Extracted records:

##############################

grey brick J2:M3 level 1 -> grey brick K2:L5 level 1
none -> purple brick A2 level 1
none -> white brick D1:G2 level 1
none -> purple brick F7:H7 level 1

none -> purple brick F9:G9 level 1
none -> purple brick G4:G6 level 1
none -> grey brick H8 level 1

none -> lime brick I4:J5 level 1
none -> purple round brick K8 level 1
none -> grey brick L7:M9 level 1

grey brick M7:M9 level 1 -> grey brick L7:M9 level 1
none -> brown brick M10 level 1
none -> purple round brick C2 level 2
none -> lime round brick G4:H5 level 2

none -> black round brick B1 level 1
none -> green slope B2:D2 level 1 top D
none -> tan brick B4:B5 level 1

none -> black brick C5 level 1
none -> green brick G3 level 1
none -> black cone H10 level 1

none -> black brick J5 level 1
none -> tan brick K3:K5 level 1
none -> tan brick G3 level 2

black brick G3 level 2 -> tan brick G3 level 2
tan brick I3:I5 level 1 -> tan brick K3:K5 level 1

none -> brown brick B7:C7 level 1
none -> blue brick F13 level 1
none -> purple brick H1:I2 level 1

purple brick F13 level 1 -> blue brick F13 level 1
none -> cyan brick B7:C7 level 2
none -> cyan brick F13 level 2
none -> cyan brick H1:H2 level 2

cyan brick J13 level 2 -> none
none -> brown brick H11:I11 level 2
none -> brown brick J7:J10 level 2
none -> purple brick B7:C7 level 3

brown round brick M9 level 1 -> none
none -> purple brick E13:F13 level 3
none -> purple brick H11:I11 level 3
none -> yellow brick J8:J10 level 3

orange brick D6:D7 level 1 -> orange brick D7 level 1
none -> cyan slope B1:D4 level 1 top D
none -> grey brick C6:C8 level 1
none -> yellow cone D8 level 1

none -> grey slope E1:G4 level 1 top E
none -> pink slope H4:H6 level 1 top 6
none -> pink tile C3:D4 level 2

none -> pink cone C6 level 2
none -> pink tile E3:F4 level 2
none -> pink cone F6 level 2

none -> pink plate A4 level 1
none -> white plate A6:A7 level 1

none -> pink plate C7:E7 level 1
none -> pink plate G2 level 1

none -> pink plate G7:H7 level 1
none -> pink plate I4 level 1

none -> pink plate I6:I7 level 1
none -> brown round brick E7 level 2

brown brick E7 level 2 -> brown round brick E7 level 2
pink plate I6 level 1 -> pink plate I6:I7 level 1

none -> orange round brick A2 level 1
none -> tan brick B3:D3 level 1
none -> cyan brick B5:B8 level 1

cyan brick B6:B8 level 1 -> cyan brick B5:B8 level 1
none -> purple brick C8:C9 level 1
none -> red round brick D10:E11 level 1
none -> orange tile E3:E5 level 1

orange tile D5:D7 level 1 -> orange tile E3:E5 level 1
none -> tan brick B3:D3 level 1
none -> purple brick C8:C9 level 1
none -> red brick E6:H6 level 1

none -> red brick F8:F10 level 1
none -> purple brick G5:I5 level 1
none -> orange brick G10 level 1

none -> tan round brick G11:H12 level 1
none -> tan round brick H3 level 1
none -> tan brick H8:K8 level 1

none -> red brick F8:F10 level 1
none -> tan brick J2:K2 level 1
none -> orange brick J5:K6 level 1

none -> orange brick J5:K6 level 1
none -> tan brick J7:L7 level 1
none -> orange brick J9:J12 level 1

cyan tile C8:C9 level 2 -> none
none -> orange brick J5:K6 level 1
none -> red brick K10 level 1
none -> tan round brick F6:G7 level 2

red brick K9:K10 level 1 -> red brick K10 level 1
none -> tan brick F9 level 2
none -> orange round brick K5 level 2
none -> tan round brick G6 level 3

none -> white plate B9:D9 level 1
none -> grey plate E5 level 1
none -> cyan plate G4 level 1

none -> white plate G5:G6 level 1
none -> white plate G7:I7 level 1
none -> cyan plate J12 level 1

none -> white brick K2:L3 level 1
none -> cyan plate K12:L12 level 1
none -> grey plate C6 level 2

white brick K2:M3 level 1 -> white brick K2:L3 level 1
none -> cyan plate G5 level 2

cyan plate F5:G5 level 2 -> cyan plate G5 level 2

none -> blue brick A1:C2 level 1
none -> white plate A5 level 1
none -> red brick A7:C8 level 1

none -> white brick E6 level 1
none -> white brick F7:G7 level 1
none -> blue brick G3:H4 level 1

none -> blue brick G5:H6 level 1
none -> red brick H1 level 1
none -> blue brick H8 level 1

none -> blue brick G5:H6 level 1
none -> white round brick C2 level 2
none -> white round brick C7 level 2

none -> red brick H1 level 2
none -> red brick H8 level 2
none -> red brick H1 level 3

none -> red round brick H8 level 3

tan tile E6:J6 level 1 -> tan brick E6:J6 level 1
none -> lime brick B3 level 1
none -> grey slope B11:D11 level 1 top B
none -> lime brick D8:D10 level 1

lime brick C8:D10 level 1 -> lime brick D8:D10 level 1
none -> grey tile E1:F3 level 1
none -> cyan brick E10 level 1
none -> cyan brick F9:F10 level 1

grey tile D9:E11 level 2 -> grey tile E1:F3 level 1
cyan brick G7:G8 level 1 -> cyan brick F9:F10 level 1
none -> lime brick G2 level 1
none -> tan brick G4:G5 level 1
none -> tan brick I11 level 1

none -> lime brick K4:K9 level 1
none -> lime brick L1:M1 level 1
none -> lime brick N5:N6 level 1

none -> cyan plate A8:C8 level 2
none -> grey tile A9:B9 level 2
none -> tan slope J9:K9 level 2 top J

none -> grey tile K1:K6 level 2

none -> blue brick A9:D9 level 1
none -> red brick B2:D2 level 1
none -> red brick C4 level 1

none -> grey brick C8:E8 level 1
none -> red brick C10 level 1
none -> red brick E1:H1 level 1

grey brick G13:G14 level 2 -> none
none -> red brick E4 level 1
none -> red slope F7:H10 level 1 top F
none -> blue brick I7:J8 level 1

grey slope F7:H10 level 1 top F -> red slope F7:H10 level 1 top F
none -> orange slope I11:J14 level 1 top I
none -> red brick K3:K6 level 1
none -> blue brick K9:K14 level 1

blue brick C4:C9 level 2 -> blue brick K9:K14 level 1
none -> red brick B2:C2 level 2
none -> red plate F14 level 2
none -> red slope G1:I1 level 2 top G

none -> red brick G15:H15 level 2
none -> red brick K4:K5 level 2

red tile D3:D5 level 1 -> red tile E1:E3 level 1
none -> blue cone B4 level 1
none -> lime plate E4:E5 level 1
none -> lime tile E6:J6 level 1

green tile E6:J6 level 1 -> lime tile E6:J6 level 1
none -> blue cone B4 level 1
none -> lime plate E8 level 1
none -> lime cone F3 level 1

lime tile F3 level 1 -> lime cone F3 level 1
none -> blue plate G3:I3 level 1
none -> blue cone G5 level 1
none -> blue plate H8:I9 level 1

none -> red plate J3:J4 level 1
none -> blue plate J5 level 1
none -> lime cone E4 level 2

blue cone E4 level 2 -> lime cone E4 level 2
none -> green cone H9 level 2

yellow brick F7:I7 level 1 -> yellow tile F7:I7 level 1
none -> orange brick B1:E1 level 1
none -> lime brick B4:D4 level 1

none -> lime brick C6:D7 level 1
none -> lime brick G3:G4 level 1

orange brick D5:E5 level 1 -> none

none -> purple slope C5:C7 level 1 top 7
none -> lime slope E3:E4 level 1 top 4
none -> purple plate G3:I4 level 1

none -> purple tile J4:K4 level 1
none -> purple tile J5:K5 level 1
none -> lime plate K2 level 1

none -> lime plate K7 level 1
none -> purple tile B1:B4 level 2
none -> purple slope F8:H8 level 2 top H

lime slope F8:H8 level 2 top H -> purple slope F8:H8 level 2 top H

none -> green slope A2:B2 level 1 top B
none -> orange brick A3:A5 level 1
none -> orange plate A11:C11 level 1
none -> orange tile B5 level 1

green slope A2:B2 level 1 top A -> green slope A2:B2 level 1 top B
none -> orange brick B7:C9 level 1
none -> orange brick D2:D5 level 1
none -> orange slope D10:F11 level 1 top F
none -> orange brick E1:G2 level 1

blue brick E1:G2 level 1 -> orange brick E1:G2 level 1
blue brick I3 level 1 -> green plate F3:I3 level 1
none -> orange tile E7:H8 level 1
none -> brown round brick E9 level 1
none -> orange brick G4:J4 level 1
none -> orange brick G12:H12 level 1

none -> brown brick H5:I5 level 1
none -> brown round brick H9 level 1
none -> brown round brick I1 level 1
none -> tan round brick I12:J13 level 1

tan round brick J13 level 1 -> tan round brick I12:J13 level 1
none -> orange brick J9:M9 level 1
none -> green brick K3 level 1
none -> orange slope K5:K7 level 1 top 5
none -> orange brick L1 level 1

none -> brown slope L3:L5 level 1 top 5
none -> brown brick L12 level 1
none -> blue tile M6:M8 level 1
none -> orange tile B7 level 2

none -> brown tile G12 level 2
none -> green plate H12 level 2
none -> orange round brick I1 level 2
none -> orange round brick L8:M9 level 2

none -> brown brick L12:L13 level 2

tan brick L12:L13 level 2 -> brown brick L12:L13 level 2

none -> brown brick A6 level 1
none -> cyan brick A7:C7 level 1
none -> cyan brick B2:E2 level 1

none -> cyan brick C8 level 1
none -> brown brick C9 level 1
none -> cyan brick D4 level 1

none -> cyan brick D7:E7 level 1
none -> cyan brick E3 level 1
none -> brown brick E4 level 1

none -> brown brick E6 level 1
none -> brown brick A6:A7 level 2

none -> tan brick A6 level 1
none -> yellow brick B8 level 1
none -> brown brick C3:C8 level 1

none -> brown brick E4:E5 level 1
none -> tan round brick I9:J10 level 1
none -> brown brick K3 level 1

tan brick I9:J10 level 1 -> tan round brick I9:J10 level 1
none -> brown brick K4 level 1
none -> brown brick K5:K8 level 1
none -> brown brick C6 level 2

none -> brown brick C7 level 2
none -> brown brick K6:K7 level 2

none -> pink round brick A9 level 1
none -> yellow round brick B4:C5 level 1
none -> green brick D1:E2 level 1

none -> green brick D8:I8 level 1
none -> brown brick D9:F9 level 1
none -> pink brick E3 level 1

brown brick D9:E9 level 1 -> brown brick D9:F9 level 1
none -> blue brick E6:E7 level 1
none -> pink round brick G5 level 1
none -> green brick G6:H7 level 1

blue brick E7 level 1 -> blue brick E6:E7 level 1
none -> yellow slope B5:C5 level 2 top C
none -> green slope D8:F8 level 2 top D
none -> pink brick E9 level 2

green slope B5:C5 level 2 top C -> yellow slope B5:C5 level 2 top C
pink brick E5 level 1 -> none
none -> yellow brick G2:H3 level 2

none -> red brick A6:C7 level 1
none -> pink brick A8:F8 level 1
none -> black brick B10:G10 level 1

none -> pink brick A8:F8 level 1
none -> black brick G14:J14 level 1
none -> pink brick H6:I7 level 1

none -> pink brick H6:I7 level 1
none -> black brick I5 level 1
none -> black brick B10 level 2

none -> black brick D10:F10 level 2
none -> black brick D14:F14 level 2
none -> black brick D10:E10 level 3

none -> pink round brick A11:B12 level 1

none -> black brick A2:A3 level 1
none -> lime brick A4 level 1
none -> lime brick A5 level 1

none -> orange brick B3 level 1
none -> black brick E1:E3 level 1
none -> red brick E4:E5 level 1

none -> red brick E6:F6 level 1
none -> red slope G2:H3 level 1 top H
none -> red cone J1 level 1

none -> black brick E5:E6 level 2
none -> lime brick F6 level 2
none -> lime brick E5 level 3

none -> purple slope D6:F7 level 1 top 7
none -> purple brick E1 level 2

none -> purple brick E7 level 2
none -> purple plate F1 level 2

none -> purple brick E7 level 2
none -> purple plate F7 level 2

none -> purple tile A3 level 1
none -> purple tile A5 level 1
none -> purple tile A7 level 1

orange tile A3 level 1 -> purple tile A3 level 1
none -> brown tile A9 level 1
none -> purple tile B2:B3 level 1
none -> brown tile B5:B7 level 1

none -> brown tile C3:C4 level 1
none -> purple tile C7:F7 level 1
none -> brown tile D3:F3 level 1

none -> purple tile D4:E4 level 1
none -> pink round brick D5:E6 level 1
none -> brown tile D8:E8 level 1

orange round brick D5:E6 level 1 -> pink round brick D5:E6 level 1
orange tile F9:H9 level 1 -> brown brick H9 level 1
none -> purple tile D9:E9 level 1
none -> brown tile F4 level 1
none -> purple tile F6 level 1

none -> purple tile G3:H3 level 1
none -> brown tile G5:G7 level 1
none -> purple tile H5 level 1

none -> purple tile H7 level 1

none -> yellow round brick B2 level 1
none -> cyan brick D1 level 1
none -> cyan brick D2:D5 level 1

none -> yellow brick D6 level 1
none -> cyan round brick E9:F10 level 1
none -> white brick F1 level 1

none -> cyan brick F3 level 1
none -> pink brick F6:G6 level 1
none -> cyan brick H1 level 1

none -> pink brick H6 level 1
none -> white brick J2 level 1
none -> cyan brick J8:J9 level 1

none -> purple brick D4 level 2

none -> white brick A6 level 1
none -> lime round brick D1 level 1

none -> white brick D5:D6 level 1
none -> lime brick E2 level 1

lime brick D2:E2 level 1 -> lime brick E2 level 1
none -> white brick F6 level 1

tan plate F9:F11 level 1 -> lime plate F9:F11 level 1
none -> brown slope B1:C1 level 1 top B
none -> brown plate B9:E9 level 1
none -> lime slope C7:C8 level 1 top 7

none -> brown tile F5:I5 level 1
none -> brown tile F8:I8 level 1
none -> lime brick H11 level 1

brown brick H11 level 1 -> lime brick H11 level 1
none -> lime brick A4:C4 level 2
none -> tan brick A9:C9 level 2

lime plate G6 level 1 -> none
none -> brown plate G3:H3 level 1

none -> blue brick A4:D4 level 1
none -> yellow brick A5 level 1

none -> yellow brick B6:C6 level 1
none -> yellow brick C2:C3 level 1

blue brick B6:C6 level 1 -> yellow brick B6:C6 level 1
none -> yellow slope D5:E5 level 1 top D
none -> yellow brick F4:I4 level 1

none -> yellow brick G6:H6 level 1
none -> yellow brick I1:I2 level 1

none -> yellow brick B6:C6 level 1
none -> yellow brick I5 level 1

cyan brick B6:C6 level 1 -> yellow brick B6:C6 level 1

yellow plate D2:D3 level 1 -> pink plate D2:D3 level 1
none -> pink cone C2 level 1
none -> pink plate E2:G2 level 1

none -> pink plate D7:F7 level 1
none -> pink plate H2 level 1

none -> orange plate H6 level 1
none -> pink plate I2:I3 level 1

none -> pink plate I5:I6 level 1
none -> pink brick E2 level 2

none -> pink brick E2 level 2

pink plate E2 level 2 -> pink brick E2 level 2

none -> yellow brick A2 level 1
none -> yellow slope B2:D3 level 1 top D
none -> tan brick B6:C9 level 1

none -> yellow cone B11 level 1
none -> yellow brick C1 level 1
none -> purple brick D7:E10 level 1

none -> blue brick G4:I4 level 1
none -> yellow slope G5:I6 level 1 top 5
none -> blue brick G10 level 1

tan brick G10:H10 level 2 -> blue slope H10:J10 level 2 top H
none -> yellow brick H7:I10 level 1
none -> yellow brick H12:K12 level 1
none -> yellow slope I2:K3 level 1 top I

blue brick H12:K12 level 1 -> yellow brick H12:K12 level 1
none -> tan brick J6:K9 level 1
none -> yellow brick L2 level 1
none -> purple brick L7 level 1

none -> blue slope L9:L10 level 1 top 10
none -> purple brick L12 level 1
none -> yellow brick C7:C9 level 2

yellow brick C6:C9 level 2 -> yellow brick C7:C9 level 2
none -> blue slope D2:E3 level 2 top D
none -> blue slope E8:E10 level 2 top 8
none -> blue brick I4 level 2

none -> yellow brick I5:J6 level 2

##############################

### WORK TO COMPLETE:
In the entries above, find the line with "none -> lime brick A4 level 1" and the line with "none -> brown tile B5:B7 level 1", then set down exactly those two and every line between them, nothing else.

### SOLVED PROBLEM:
none -> lime brick A4 level 1
none -> lime brick A5 level 1

none -> orange brick B3 level 1
none -> black brick E1:E3 level 1
none -> red brick E4:E5 level 1

none -> red brick E6:F6 level 1
none -> red slope G2:H3 level 1 top H
none -> red cone J1 level 1

none -> black brick E5:E6 level 2
none -> lime brick F6 level 2
none -> lime brick E5 level 3

none -> purple slope D6:F7 level 1 top 7
none -> purple brick E1 level 2

none -> purple brick E7 level 2
none -> purple plate F1 level 2

none -> purple brick E7 level 2
none -> purple plate F7 level 2

none -> purple tile A3 level 1
none -> purple tile A5 level 1
none -> purple tile A7 level 1

orange tile A3 level 1 -> purple tile A3 level 1
none -> brown tile A9 level 1
none -> purple tile B2:B3 level 1
none -> brown tile B5:B7 level 1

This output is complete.